**Problem to work on:** All the lines below need to be transcribed exactly. Pictures get left out.
---------- Dataset extract
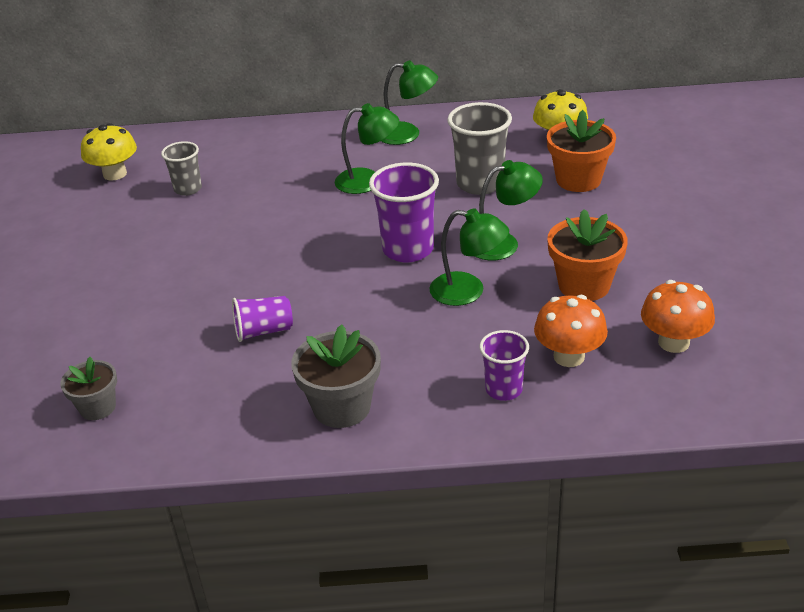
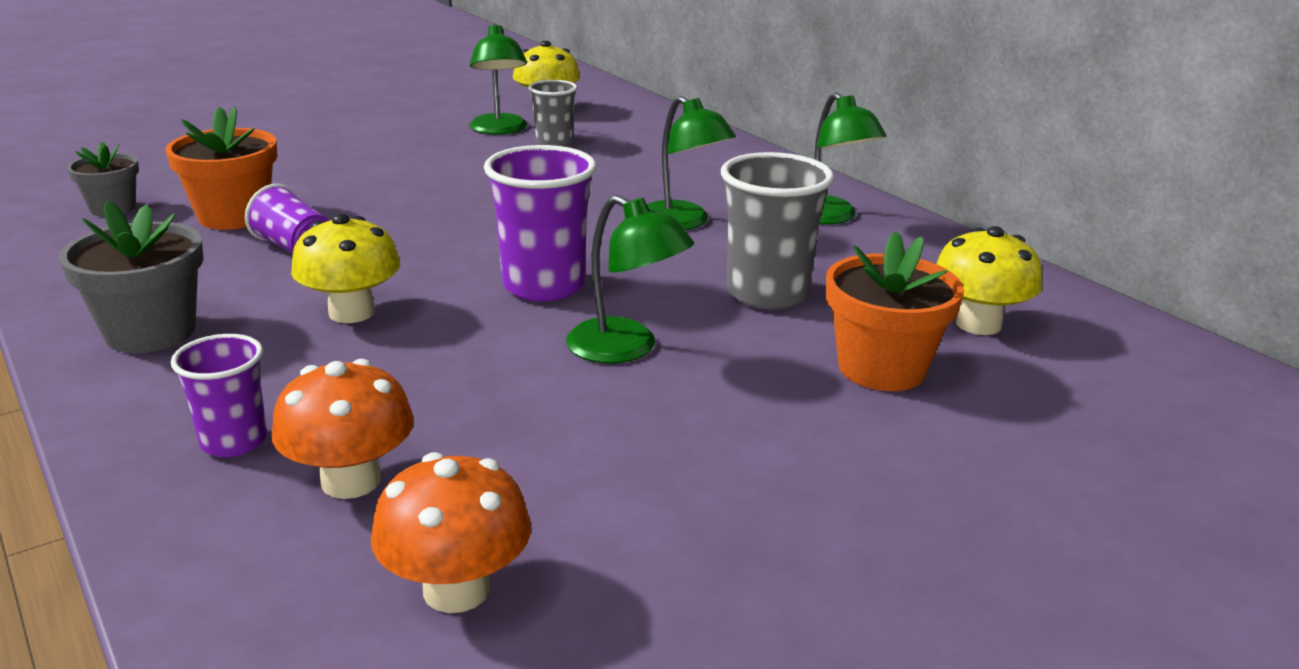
camera: 55 degrees right, 10 degrees down
green lamp [429,208,509,306] -> green lamp moved to [469,23,527,135]
orange flower pot [547,209,628,301] -> orange flower pot moved to [165,106,277,230]
none -> yellow mushroom [291,214,400,323]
--------------------
**Exercise answer:**
camera: 55 degrees right, 10 degrees down
green lamp [429,208,509,306] -> green lamp moved to [469,23,527,135]
orange flower pot [547,209,628,301] -> orange flower pot moved to [165,106,277,230]
none -> yellow mushroom [291,214,400,323]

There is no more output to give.